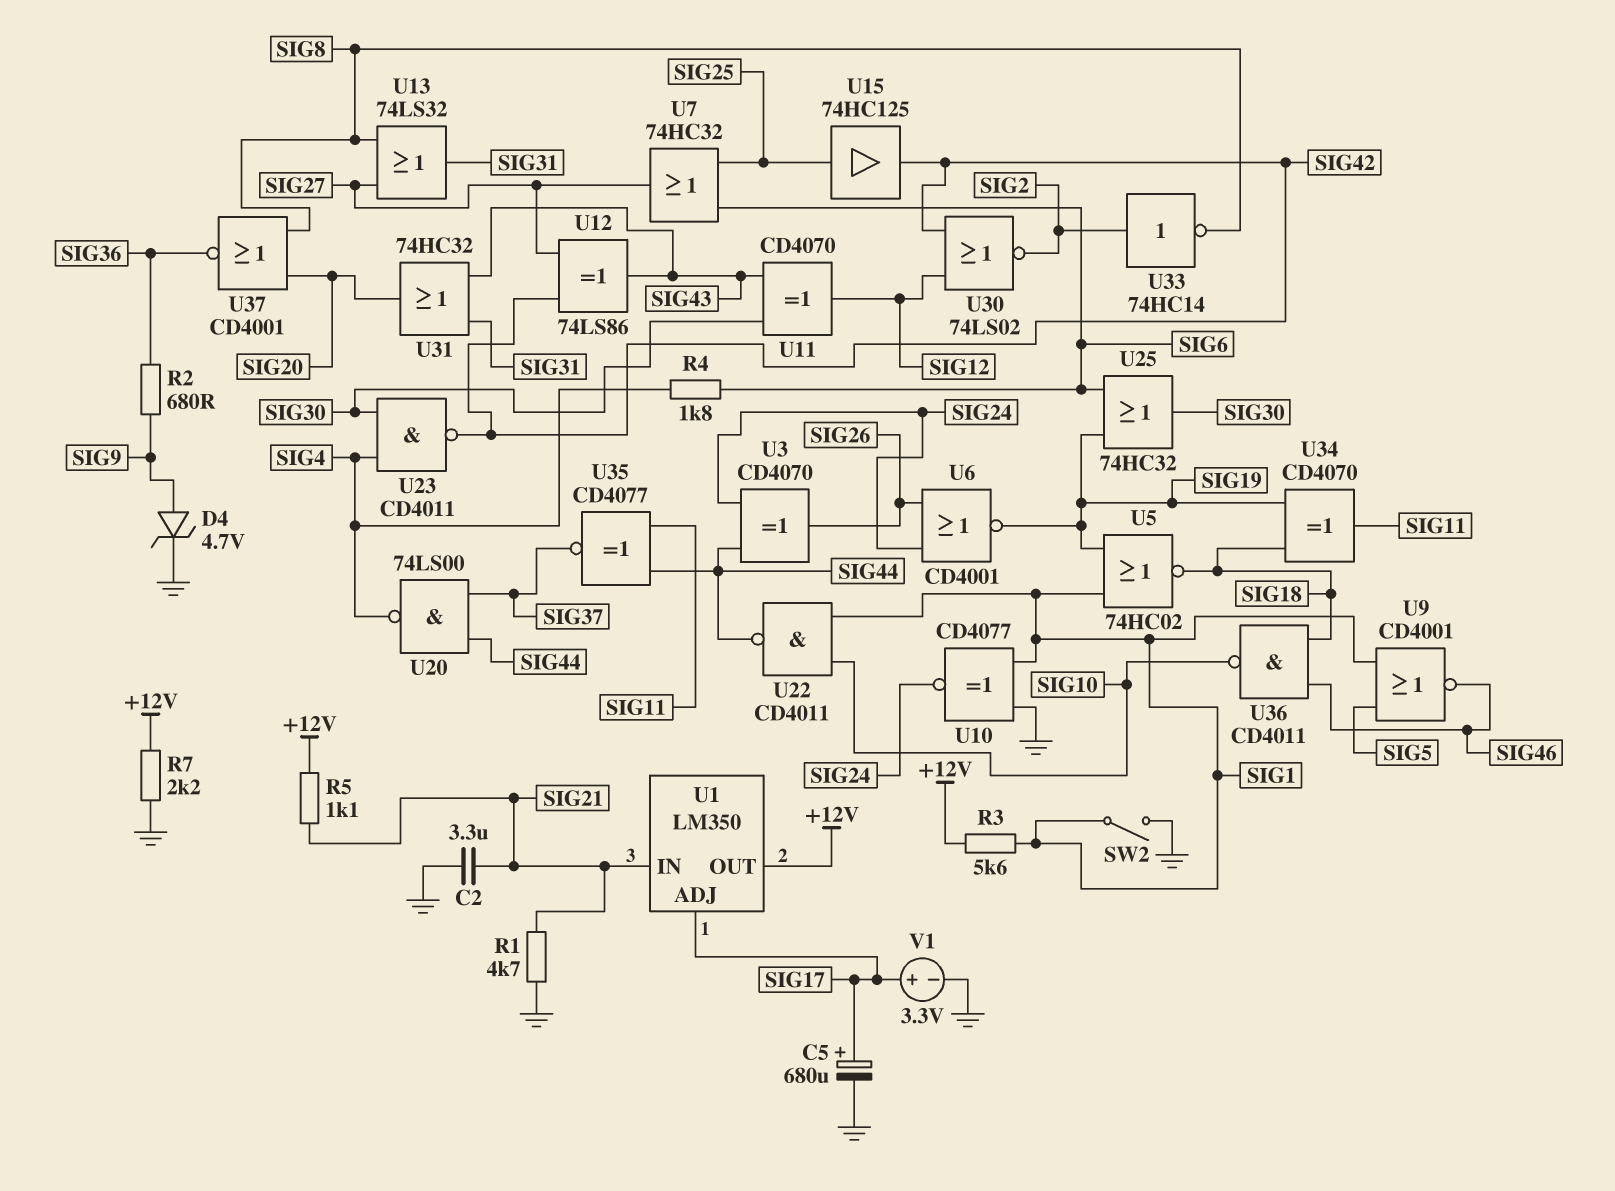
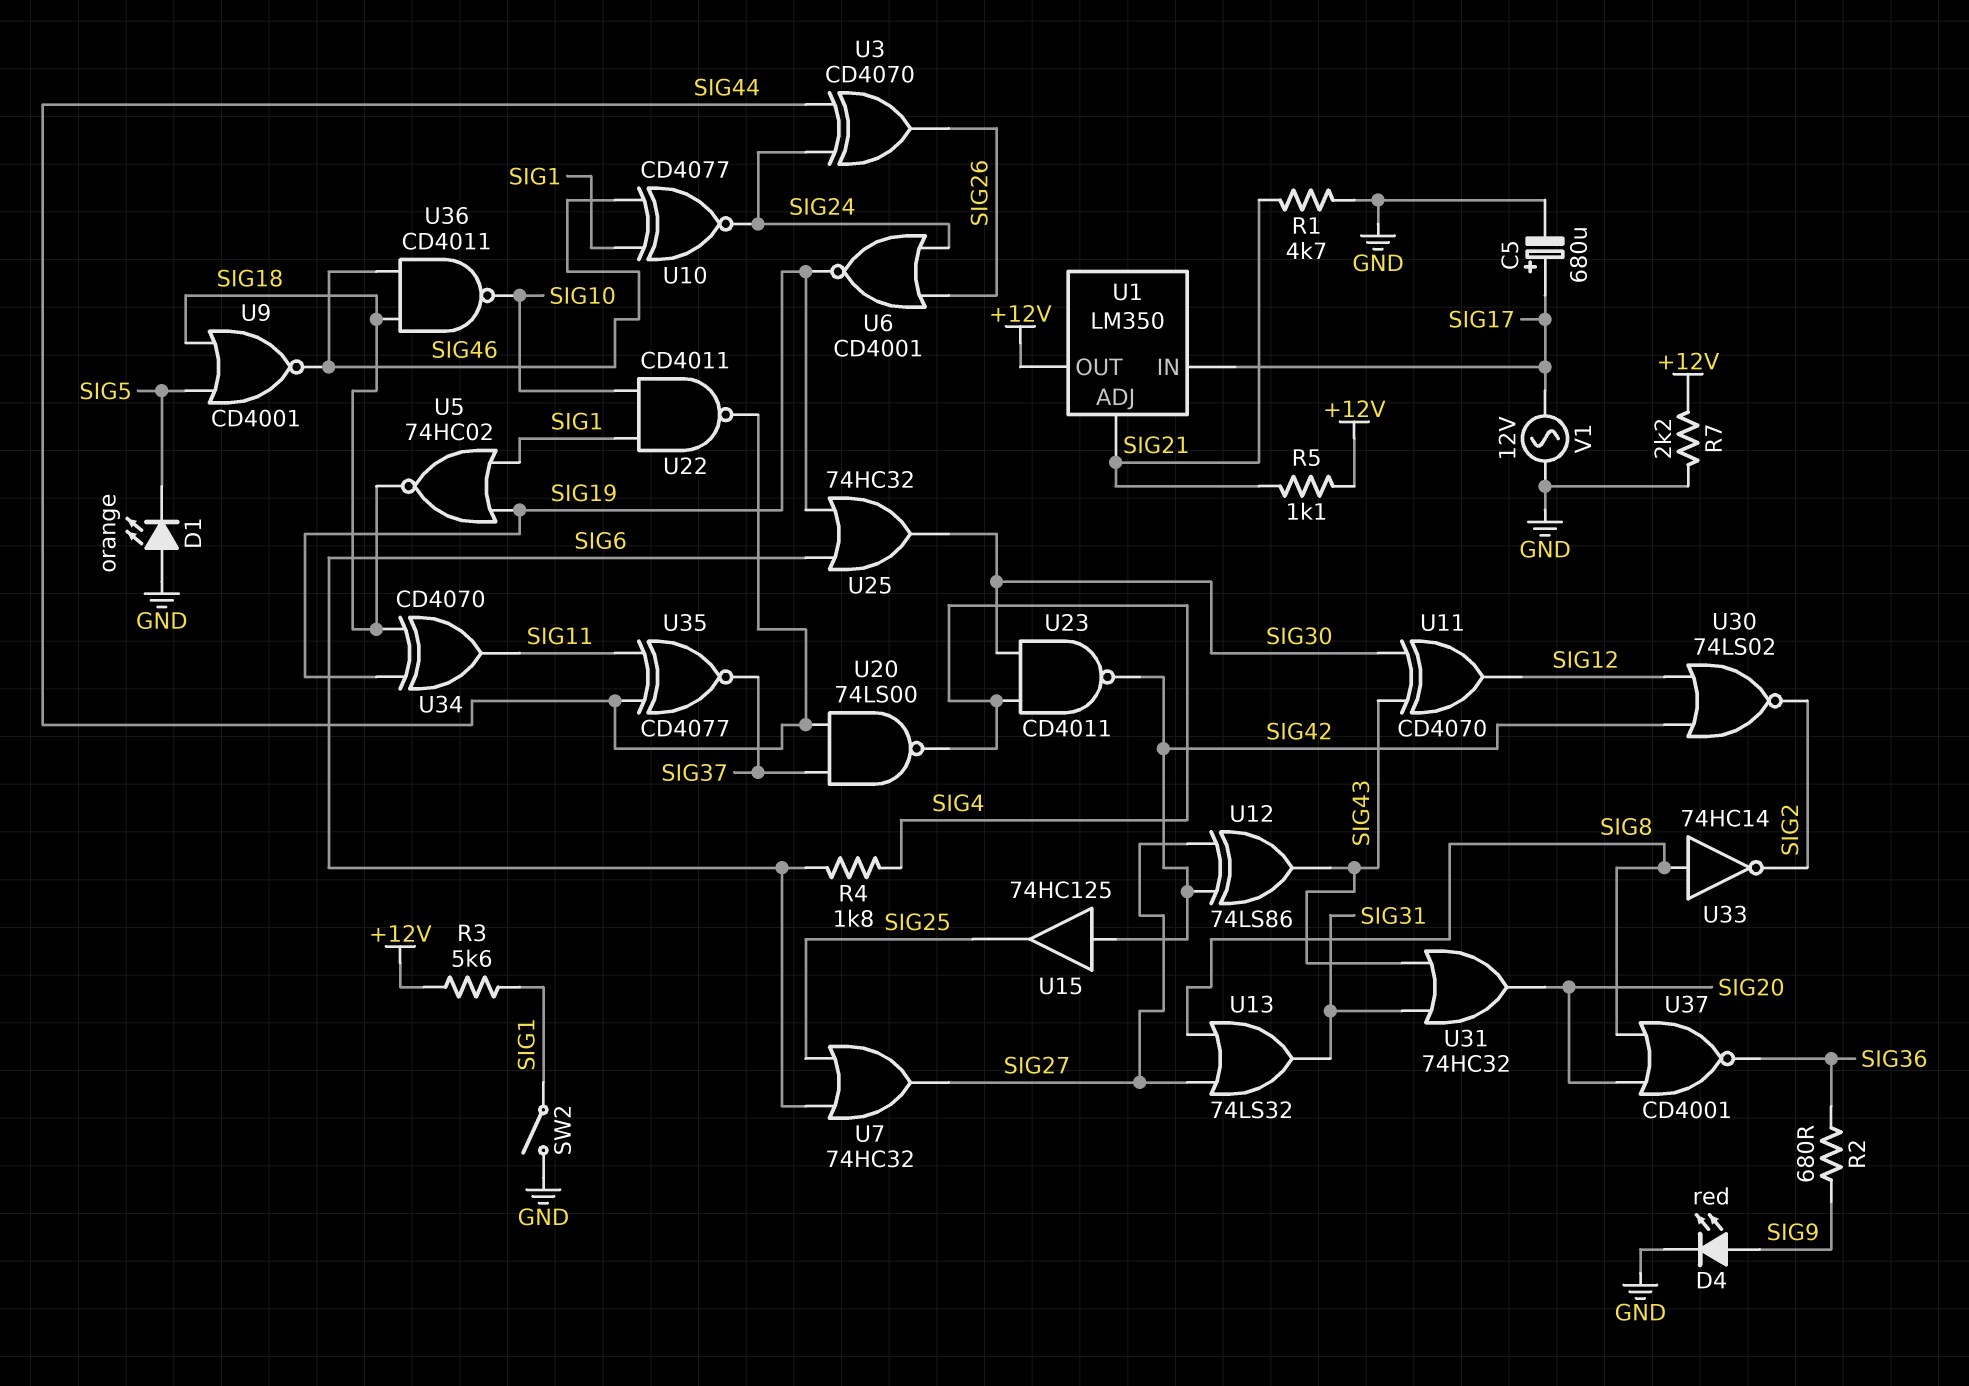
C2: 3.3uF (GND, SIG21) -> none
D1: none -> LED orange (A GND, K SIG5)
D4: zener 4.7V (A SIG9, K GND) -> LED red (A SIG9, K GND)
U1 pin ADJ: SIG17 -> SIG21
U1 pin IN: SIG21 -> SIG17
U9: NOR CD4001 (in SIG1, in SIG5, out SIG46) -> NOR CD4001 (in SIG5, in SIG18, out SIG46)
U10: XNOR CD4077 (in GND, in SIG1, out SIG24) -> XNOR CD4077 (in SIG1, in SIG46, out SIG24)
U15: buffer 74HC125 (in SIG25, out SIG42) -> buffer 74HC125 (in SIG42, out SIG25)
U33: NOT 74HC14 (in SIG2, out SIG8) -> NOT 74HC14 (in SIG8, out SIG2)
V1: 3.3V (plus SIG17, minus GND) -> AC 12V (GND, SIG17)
--- --- ---
• [Exercise brief]:
Figure out how many lines in the entries above contain "none". Write only that number.

• [The completed task]:
2